**Work to be completed**
What is the number of lines in the data below that hold the word "gray"? Give nothing beyond that number.

Segment Start: Dataset records

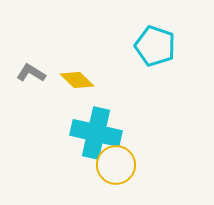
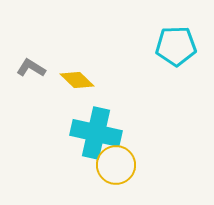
cyan pentagon: moved 21 px right; rotated 21 degrees counterclockwise
gray L-shape: moved 5 px up
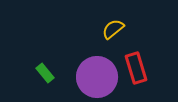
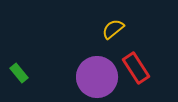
red rectangle: rotated 16 degrees counterclockwise
green rectangle: moved 26 px left
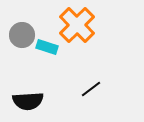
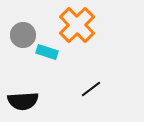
gray circle: moved 1 px right
cyan rectangle: moved 5 px down
black semicircle: moved 5 px left
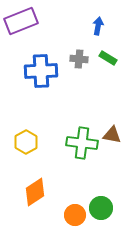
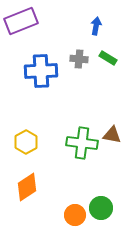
blue arrow: moved 2 px left
orange diamond: moved 8 px left, 5 px up
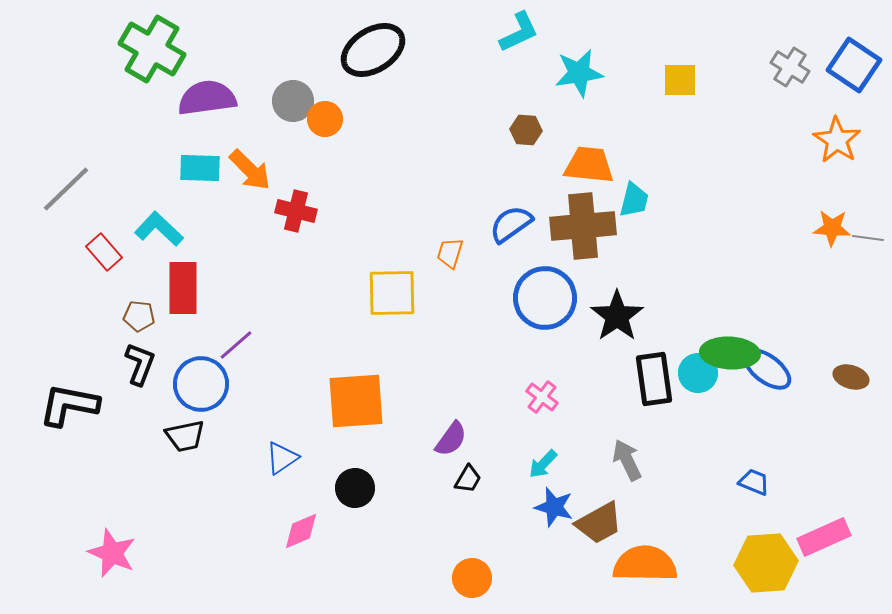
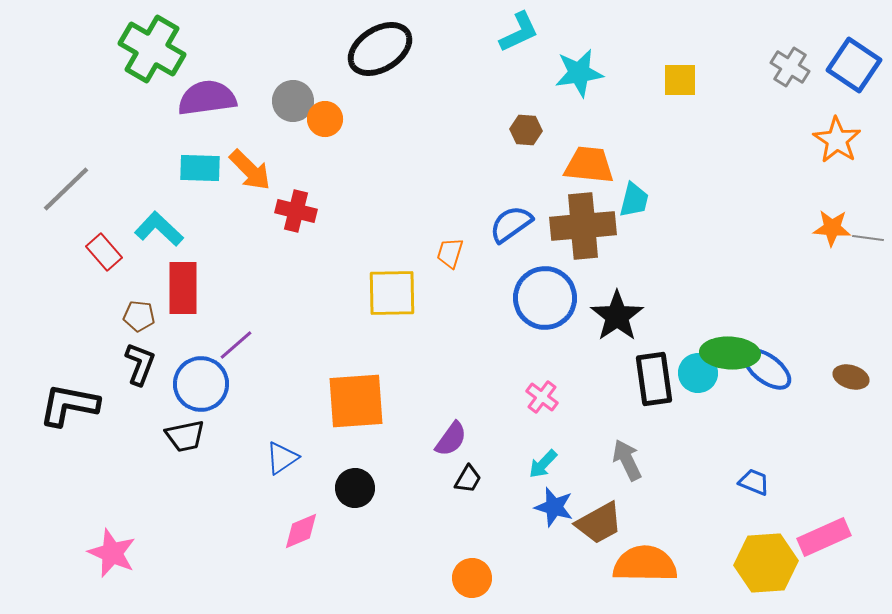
black ellipse at (373, 50): moved 7 px right, 1 px up
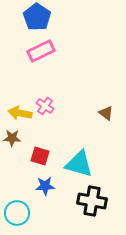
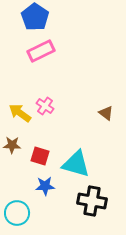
blue pentagon: moved 2 px left
yellow arrow: rotated 25 degrees clockwise
brown star: moved 7 px down
cyan triangle: moved 3 px left
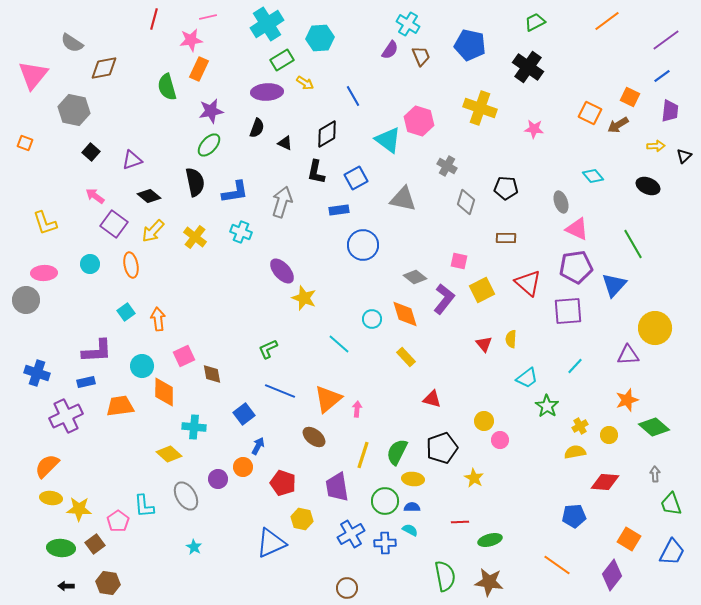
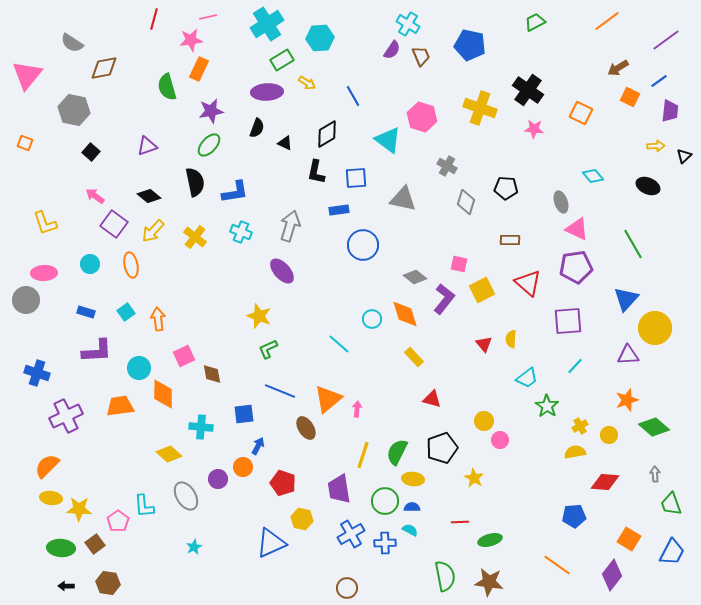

Segment End: Dataset records

**Your solution**
2